[What you are asked to do]
Copy exactly the lines from the start of the data below through the one that carries "576 63 619 132", and only those.

________________________________________

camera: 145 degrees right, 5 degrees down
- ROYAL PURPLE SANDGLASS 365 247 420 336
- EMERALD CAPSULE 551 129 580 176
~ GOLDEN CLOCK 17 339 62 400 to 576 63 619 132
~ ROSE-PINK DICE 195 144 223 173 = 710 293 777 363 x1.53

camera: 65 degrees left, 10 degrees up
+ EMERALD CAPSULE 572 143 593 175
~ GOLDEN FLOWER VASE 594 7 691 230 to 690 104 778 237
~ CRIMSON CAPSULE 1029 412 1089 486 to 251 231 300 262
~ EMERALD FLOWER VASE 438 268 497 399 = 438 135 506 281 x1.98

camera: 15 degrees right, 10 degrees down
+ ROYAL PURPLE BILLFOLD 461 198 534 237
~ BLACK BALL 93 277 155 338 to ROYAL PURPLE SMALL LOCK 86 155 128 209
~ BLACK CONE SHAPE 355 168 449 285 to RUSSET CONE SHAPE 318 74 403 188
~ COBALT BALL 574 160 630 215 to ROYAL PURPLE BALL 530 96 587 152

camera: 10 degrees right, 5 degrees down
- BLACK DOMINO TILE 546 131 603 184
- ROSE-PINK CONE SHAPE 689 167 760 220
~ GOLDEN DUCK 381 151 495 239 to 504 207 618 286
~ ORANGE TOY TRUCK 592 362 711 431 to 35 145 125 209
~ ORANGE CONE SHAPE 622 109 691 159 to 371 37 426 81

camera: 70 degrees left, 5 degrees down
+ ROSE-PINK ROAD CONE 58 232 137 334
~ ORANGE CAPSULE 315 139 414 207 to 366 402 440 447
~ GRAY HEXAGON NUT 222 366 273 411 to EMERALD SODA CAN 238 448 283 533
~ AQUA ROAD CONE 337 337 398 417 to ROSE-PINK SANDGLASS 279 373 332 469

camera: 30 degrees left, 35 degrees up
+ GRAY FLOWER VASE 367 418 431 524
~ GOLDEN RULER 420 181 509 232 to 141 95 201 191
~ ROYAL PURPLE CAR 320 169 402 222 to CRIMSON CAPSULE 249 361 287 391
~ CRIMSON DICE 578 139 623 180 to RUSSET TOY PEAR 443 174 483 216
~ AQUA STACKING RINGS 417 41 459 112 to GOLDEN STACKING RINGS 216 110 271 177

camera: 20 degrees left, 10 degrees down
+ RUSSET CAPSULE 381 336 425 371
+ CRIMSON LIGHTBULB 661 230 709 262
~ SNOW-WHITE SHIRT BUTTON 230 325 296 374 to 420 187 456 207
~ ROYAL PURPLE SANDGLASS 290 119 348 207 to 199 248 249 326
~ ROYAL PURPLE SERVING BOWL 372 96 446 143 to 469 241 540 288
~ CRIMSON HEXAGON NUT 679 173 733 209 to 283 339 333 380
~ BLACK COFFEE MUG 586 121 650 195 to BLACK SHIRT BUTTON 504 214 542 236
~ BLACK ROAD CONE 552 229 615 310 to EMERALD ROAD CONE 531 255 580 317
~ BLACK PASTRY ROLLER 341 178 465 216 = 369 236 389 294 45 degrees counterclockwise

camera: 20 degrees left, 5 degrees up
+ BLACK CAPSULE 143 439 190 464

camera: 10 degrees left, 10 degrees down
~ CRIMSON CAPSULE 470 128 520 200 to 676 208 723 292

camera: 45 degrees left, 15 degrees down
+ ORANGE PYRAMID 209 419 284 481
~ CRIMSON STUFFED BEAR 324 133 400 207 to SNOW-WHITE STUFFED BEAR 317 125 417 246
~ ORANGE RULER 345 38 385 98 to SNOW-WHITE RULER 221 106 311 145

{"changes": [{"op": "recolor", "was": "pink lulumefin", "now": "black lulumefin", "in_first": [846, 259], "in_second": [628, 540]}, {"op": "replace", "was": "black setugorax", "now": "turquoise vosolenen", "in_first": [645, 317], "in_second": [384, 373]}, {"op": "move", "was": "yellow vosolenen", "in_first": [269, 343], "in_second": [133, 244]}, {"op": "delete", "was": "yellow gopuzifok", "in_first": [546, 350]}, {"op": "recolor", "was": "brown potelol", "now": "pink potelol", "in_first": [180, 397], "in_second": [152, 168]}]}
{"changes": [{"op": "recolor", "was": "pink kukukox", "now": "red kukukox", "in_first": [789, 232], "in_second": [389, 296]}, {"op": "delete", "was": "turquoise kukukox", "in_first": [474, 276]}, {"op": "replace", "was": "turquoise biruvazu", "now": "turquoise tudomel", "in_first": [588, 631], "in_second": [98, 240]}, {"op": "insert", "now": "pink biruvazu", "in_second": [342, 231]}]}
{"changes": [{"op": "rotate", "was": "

________________________________________

[Solution for this exercise]
camera: 145 degrees right, 5 degrees down
- ROYAL PURPLE SANDGLASS 365 247 420 336
- EMERALD CAPSULE 551 129 580 176
~ GOLDEN CLOCK 17 339 62 400 to 576 63 619 132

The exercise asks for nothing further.